Instructions to follow
The response should consist solely of the lines running from the line with "SW8: button (GND, T3) -> button (D1, GND)" to the end of the data, retyped exactly.

Itemized modification records
================================

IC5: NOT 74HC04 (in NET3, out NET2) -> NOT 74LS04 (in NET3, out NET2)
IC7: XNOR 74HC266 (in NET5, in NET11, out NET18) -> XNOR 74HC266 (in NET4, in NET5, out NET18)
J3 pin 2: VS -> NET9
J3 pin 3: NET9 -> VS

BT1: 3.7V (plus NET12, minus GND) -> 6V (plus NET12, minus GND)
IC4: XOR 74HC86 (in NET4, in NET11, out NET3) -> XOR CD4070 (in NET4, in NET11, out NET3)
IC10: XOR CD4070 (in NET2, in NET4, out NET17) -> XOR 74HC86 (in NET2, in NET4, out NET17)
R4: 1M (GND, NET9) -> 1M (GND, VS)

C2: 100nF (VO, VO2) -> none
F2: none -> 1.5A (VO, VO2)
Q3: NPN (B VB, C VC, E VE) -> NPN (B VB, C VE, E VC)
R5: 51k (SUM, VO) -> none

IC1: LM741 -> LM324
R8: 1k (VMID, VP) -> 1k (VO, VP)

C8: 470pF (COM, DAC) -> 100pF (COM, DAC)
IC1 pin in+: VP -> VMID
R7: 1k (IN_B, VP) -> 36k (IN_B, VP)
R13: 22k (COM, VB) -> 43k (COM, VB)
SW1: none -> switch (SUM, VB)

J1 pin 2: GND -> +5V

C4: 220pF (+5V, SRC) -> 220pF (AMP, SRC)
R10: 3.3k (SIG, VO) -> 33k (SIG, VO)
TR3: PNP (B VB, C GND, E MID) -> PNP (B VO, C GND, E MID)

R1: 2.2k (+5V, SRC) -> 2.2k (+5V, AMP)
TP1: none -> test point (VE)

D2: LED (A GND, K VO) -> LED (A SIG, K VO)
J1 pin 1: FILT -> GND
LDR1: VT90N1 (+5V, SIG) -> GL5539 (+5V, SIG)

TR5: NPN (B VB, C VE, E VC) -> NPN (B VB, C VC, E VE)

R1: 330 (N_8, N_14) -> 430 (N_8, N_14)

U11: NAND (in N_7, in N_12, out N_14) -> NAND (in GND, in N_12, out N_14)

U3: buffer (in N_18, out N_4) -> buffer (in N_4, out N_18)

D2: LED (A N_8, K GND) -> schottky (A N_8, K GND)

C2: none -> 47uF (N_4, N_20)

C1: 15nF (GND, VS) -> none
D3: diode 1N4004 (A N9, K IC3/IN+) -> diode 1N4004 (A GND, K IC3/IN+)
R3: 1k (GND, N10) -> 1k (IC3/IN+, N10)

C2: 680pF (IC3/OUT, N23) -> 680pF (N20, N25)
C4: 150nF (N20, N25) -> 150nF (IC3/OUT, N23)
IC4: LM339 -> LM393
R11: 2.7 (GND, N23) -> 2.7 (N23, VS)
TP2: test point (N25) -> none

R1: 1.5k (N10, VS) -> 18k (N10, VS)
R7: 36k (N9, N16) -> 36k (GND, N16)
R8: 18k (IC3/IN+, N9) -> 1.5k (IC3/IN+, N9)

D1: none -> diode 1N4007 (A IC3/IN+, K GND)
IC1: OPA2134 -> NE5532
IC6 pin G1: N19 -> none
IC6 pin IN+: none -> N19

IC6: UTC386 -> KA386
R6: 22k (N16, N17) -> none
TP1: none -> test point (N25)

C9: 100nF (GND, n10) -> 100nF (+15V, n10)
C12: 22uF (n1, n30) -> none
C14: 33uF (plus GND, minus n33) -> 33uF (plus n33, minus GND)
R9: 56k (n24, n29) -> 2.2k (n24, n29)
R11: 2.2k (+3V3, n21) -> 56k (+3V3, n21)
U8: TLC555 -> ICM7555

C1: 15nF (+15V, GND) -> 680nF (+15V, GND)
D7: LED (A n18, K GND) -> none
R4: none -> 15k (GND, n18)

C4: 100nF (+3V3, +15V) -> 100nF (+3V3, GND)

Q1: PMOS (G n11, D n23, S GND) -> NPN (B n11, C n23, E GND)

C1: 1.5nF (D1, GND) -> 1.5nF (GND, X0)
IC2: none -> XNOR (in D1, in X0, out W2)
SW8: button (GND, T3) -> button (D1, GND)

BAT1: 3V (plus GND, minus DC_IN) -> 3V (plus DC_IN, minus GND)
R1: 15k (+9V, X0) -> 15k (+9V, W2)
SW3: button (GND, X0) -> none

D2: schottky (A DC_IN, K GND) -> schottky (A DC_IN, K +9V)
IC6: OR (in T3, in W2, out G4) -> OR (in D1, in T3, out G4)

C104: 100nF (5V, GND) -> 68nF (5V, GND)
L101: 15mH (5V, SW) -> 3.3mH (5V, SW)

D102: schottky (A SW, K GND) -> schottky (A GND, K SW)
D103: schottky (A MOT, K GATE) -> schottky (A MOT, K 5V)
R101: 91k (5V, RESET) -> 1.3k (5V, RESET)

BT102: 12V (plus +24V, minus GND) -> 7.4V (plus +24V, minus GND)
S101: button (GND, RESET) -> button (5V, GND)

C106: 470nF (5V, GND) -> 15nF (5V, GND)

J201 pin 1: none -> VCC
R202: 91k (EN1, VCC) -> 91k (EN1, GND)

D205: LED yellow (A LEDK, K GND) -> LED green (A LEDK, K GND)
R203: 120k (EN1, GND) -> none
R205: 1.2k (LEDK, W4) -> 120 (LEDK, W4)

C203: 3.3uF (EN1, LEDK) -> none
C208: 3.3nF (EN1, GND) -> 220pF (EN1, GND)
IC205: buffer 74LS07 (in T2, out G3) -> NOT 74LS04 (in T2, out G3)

================================

Output below
SW8: button (GND, T3) -> button (D1, GND)

BAT1: 3V (plus GND, minus DC_IN) -> 3V (plus DC_IN, minus GND)
R1: 15k (+9V, X0) -> 15k (+9V, W2)
SW3: button (GND, X0) -> none

D2: schottky (A DC_IN, K GND) -> schottky (A DC_IN, K +9V)
IC6: OR (in T3, in W2, out G4) -> OR (in D1, in T3, out G4)

C104: 100nF (5V, GND) -> 68nF (5V, GND)
L101: 15mH (5V, SW) -> 3.3mH (5V, SW)

D102: schottky (A SW, K GND) -> schottky (A GND, K SW)
D103: schottky (A MOT, K GATE) -> schottky (A MOT, K 5V)
R101: 91k (5V, RESET) -> 1.3k (5V, RESET)

BT102: 12V (plus +24V, minus GND) -> 7.4V (plus +24V, minus GND)
S101: button (GND, RESET) -> button (5V, GND)

C106: 470nF (5V, GND) -> 15nF (5V, GND)

J201 pin 1: none -> VCC
R202: 91k (EN1, VCC) -> 91k (EN1, GND)

D205: LED yellow (A LEDK, K GND) -> LED green (A LEDK, K GND)
R203: 120k (EN1, GND) -> none
R205: 1.2k (LEDK, W4) -> 120 (LEDK, W4)

C203: 3.3uF (EN1, LEDK) -> none
C208: 3.3nF (EN1, GND) -> 220pF (EN1, GND)
IC205: buffer 74LS07 (in T2, out G3) -> NOT 74LS04 (in T2, out G3)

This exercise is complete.